▶ [Your task]:
Please transcribe only the lines between the one containing "building: none -> [234,298,287,351]" and the end of the records, both ends included, exactly as written; skip every picture.

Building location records
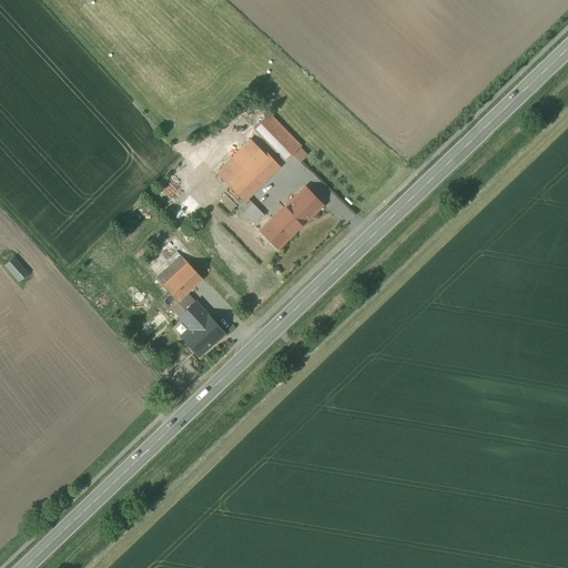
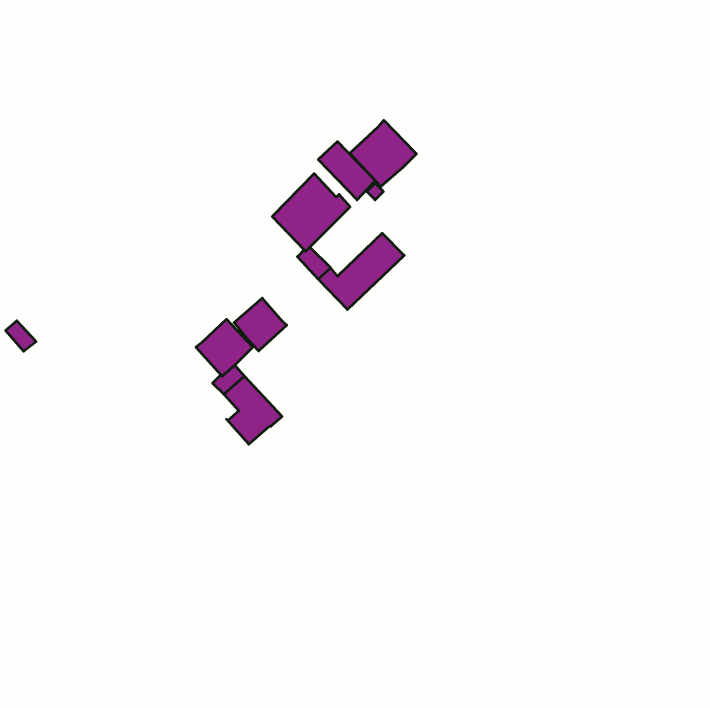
building: none -> [350,120,416,187]
building: none -> [234,298,287,351]

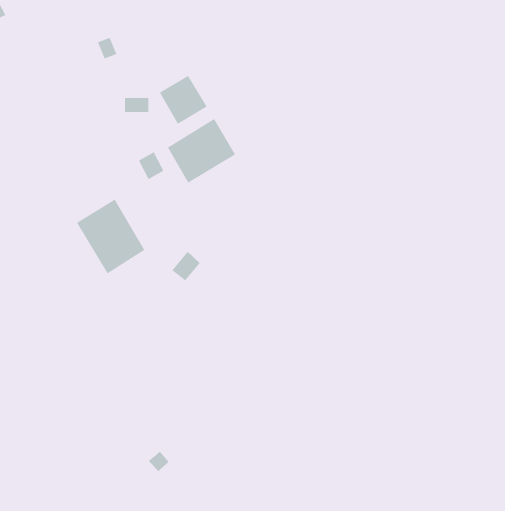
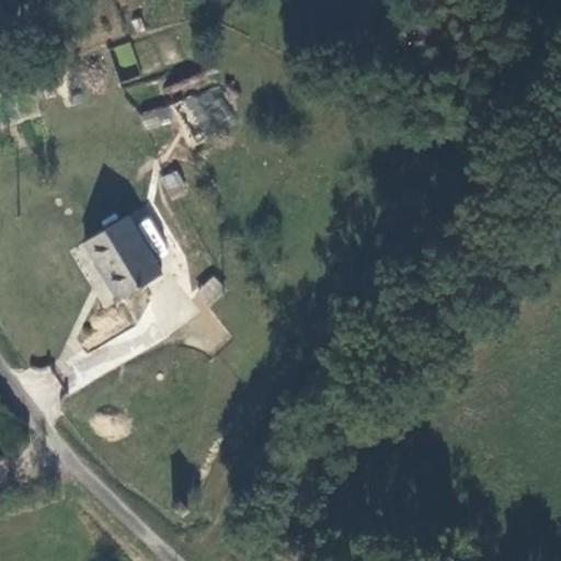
building: [167,118,236,184] -> none

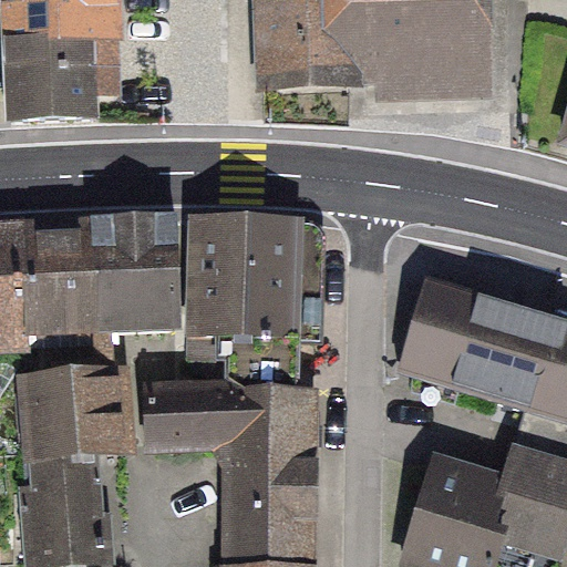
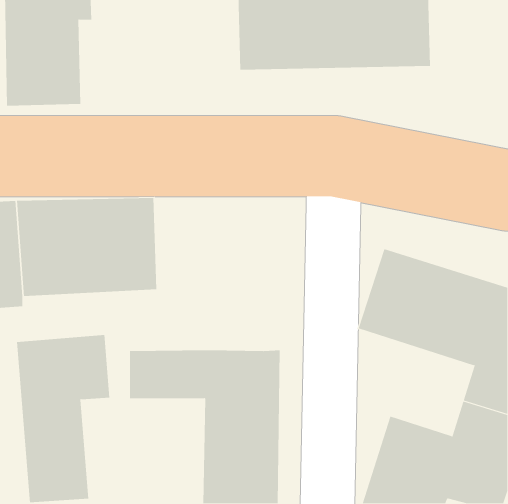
building: [192,216,319,388] -> none

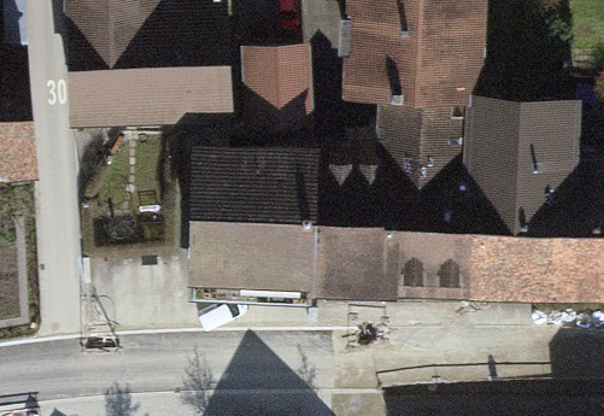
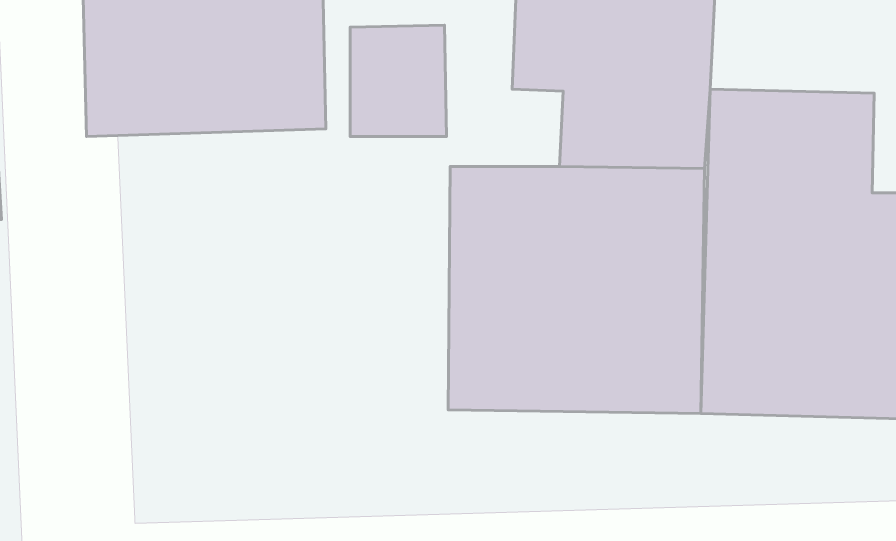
building: [192,141,309,280] -> none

▶ [Output of the task]:
building: none -> [234,298,287,351]

building: [167,118,236,184] -> none

building: [192,216,319,388] -> none

building: [192,141,309,280] -> none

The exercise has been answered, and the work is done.